▶ [ACTIVITY] Below are some records. Set down exactly the line holding "black carton: 5 -> 6" and every later line through the end, omitting the pictures.

======== PROVIDED RECORDS ========

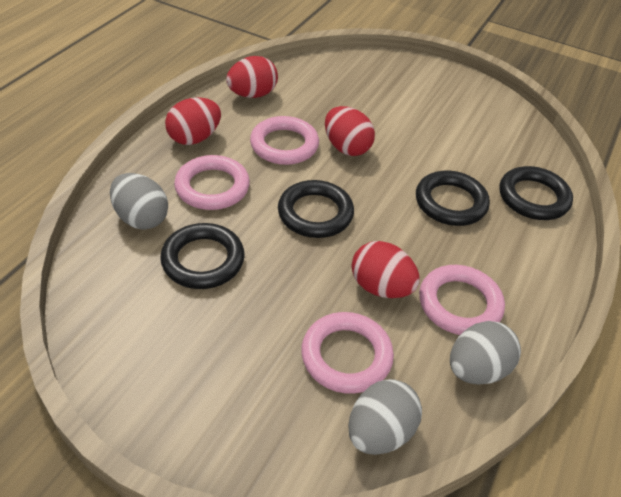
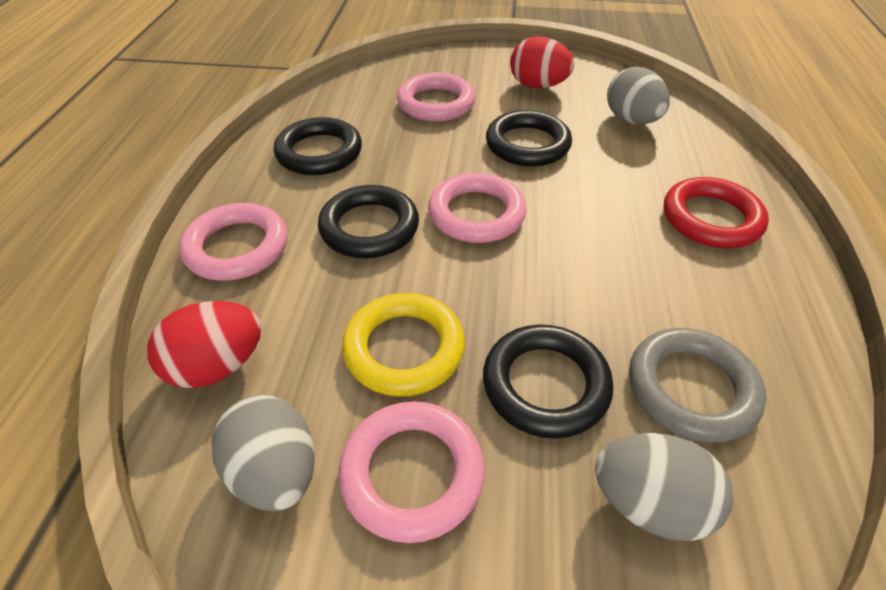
grey ring: 0 -> 1
red egg: 4 -> 2
red ring: 0 -> 1
yellow ring: 0 -> 1

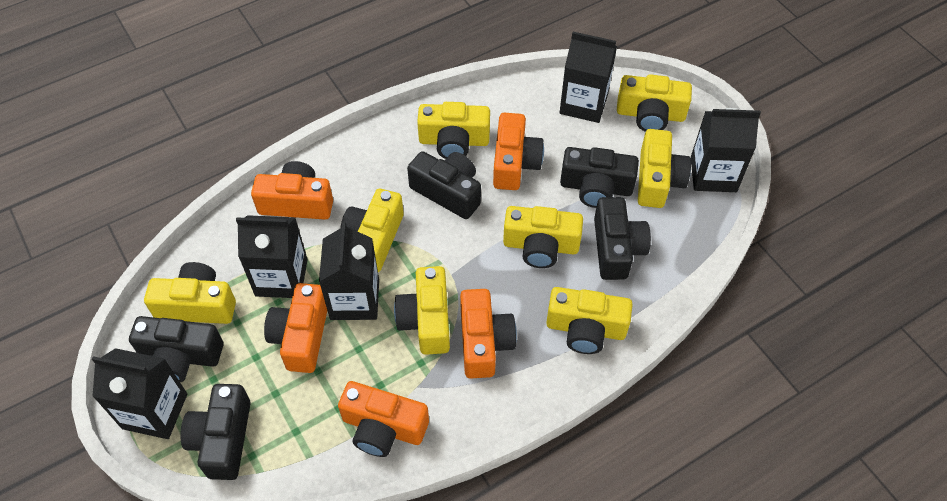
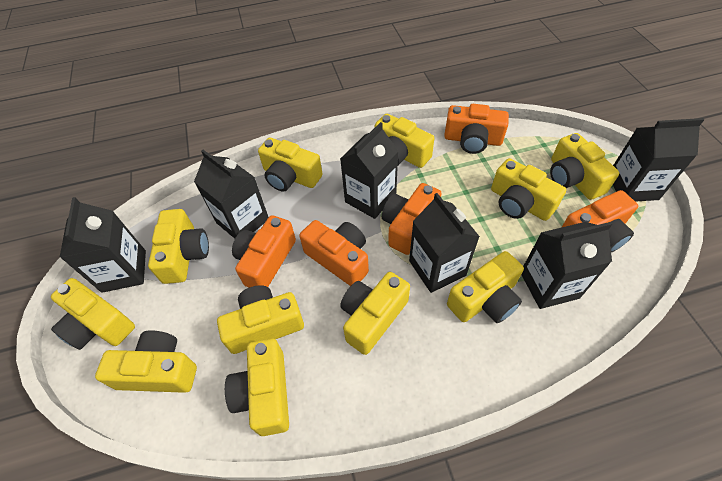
black camera: 5 -> 0
black carton: 5 -> 6
yellow camera: 8 -> 11

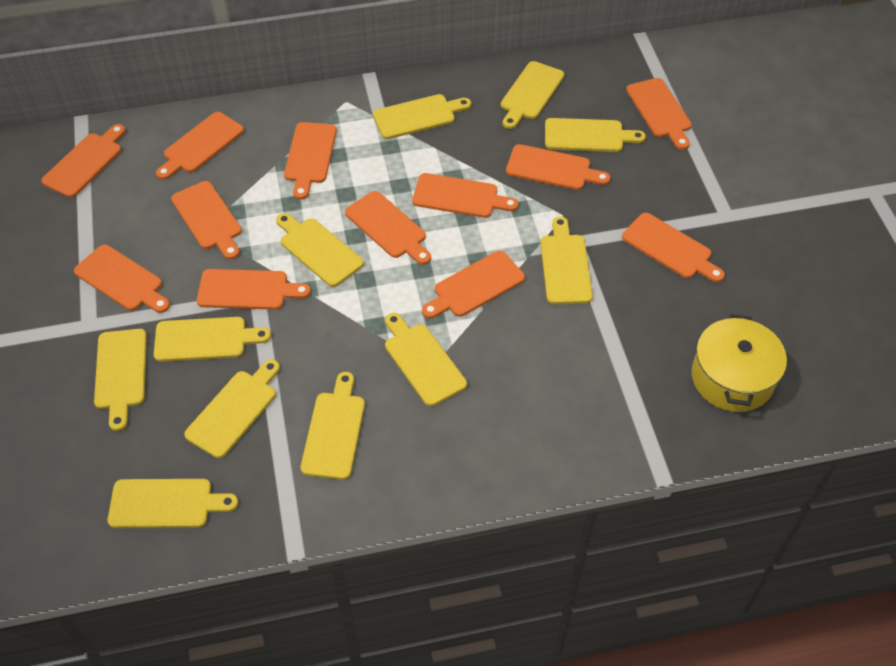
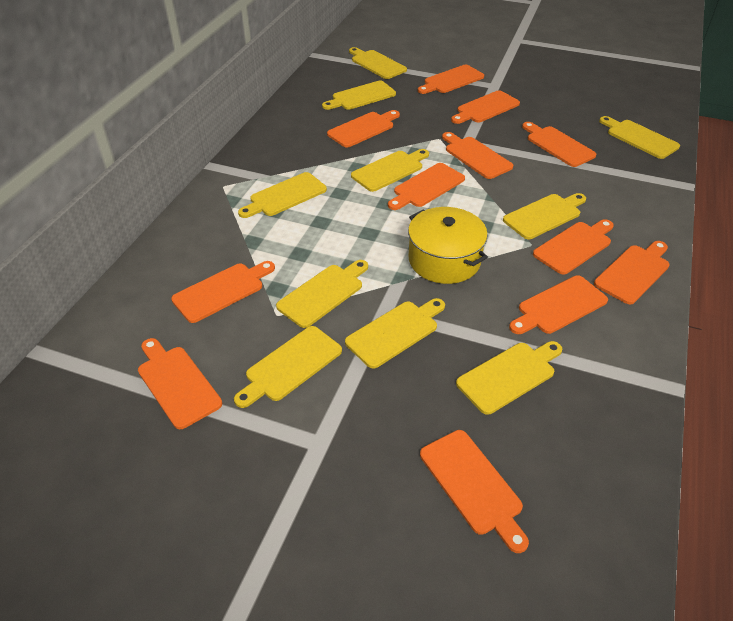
yellow cutting board: 11 -> 10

========

▶ [RESULT OF THIS TASK]
black carton: 5 -> 6
yellow camera: 8 -> 11

yellow cutting board: 11 -> 10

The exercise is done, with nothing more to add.